= Image comparison data =

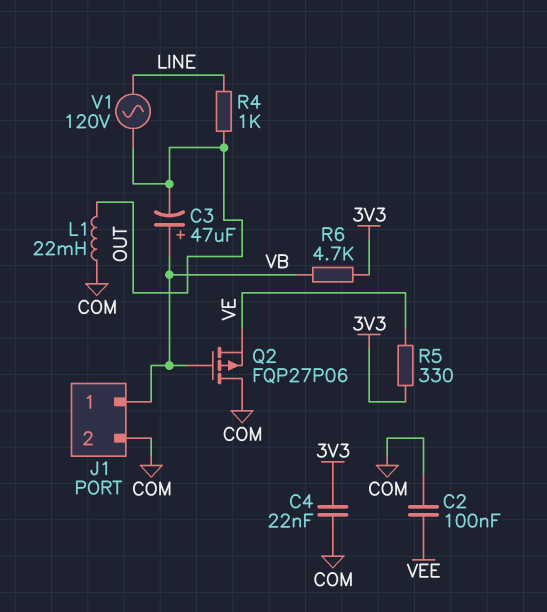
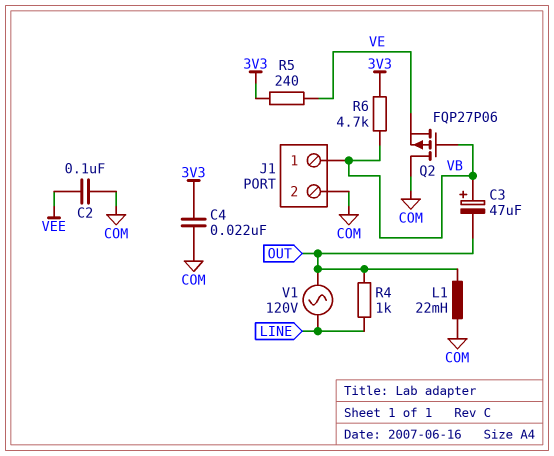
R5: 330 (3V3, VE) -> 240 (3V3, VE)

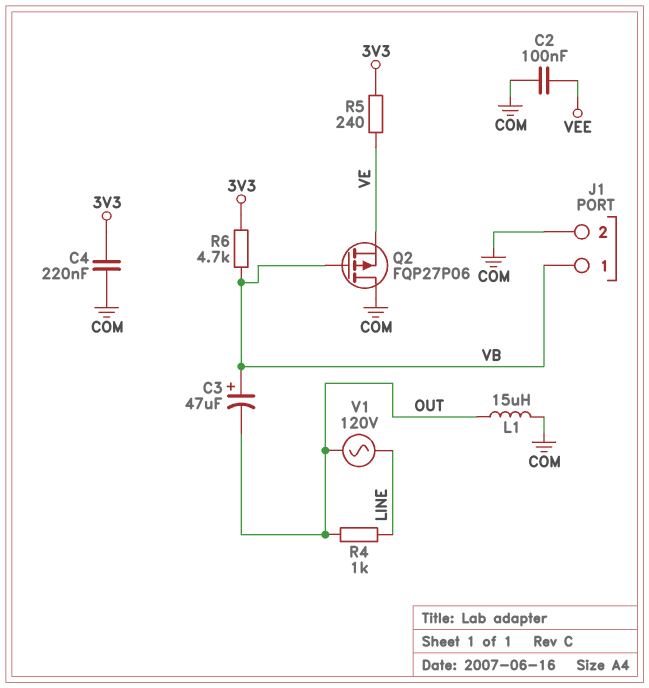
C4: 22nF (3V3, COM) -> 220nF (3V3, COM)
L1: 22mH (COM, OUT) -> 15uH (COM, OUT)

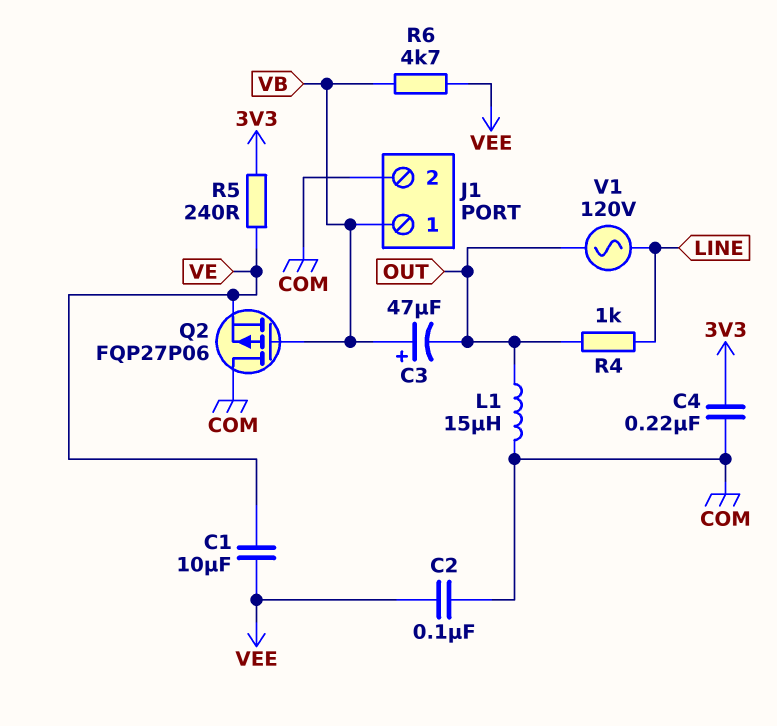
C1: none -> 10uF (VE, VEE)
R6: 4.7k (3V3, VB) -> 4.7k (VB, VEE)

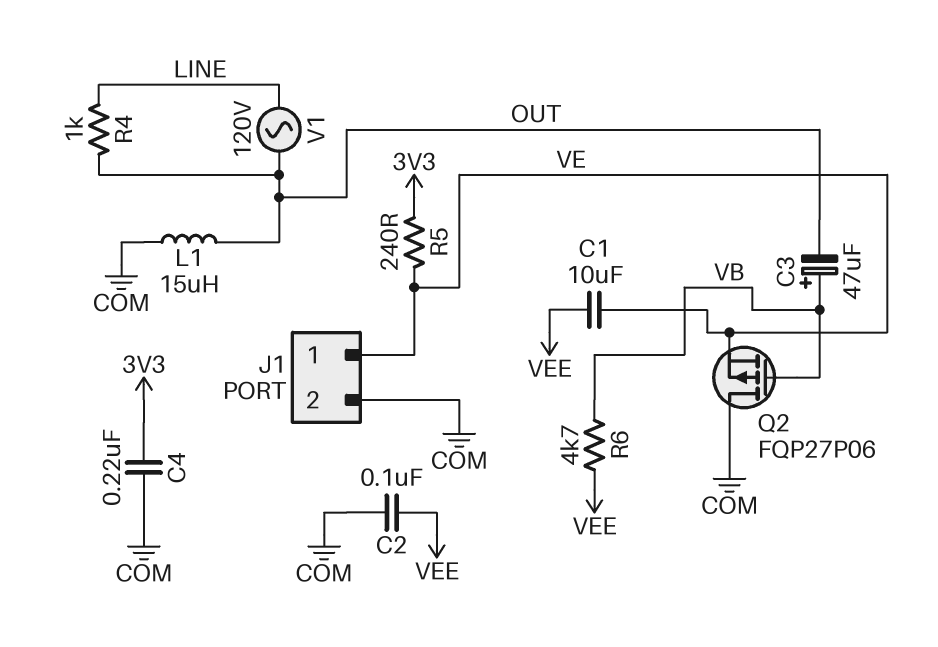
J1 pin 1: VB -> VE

==

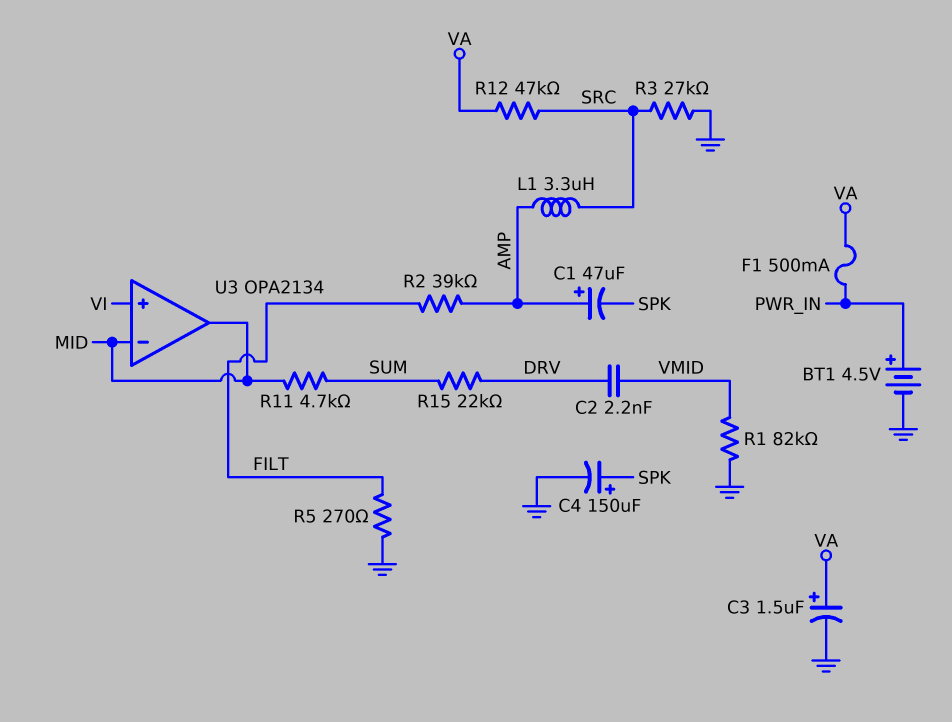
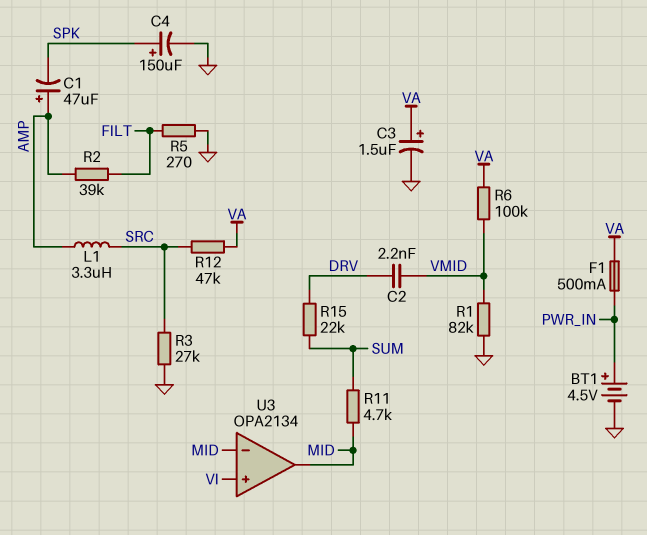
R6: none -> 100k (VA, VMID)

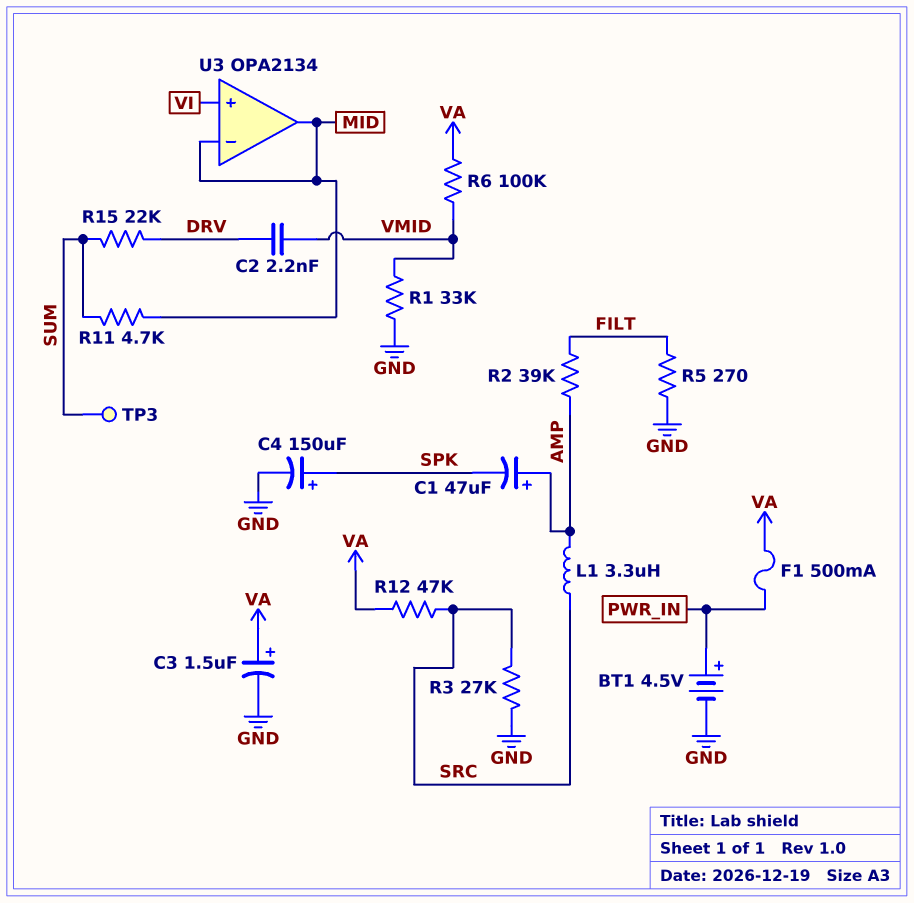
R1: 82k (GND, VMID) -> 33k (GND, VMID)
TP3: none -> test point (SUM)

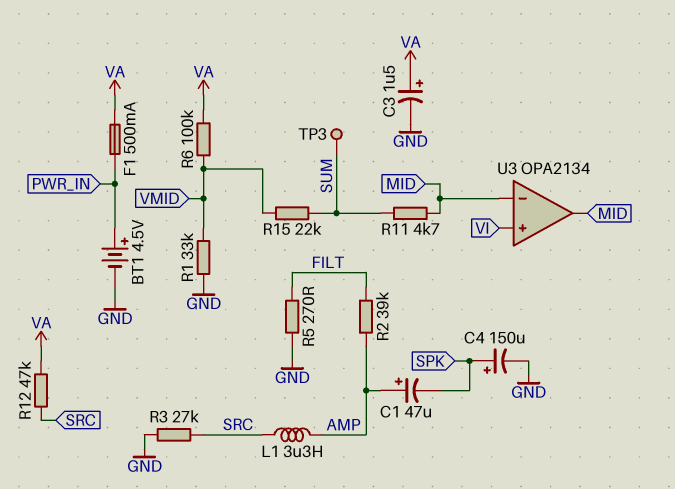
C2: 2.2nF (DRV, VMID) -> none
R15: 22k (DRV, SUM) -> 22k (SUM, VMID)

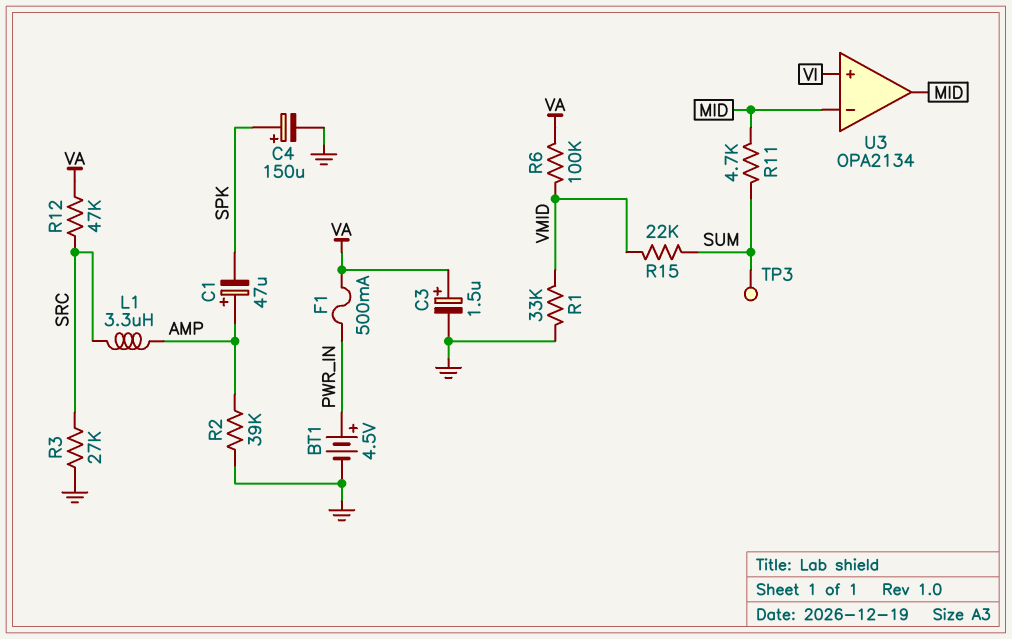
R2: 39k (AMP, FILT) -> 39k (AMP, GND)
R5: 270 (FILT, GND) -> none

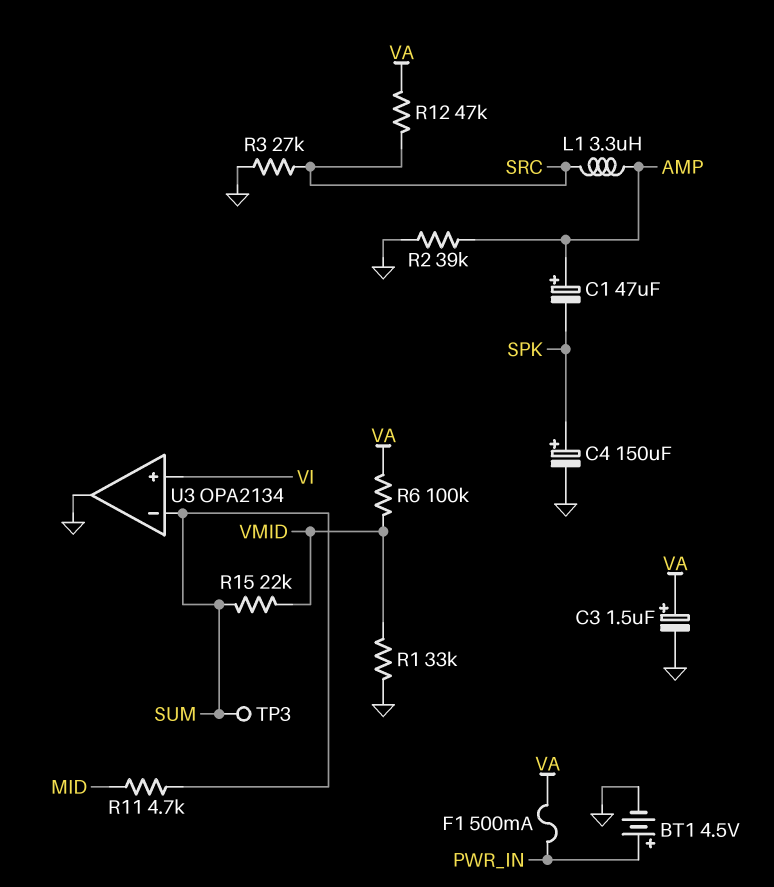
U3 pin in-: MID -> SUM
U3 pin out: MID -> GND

= WHAT THE TASK ASKS =
Taking the records above as input, show every line in which the word "none" is present.

= RESPONSE TO THE EXERCISE =
C1: none -> 10uF (VE, VEE)
R6: none -> 100k (VA, VMID)
TP3: none -> test point (SUM)
C2: 2.2nF (DRV, VMID) -> none
R5: 270 (FILT, GND) -> none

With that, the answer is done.